What the task requires -> Gather all lines in the entries that include the word "lamp".

Supplied data ->

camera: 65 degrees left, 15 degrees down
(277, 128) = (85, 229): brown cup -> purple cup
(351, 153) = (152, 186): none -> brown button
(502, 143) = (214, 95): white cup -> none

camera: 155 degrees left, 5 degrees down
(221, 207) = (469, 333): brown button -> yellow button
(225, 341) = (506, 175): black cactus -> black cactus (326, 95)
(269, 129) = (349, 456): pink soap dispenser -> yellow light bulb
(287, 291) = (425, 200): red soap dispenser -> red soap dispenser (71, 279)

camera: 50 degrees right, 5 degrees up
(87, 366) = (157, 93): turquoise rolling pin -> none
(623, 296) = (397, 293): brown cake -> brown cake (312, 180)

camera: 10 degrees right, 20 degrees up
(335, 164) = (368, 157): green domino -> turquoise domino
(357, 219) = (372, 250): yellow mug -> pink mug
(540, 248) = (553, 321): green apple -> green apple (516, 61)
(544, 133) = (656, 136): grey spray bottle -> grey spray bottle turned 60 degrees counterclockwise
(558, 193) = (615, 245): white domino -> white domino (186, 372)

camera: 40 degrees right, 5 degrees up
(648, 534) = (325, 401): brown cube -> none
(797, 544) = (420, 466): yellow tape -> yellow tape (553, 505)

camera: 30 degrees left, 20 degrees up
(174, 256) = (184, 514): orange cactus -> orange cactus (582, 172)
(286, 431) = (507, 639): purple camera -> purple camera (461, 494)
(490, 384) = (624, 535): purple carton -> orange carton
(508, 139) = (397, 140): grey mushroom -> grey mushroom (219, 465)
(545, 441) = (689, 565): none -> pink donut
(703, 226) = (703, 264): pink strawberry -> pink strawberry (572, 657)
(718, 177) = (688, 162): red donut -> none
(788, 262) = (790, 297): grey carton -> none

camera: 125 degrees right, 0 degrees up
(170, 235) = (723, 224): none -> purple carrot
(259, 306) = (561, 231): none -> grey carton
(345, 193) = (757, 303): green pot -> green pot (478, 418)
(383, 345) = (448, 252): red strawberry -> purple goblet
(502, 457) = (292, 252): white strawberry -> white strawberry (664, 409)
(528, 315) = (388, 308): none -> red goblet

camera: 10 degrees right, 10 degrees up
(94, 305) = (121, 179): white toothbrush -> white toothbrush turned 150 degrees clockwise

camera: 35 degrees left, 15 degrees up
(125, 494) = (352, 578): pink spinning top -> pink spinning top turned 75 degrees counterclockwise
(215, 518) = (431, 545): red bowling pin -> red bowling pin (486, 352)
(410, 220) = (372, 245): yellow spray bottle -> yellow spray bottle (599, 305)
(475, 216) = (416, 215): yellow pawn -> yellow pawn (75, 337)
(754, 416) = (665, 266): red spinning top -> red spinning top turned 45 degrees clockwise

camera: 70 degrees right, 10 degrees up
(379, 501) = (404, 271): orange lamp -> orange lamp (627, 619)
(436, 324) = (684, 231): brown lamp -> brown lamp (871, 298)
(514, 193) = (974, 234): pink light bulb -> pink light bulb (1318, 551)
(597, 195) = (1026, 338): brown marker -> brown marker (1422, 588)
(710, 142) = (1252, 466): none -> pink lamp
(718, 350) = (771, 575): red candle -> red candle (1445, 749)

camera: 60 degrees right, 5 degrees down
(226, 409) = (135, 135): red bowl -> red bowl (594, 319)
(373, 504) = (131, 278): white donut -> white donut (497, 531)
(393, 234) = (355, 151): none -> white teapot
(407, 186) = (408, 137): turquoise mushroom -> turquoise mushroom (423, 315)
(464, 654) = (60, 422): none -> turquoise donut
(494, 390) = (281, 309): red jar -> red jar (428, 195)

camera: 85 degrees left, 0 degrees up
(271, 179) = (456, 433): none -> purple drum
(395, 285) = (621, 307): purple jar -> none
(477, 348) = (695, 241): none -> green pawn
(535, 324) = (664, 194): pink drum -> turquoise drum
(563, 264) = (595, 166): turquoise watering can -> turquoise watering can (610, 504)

Answer to the exercise ->
(379, 501) = (404, 271): orange lamp -> orange lamp (627, 619)
(436, 324) = (684, 231): brown lamp -> brown lamp (871, 298)
(710, 142) = (1252, 466): none -> pink lamp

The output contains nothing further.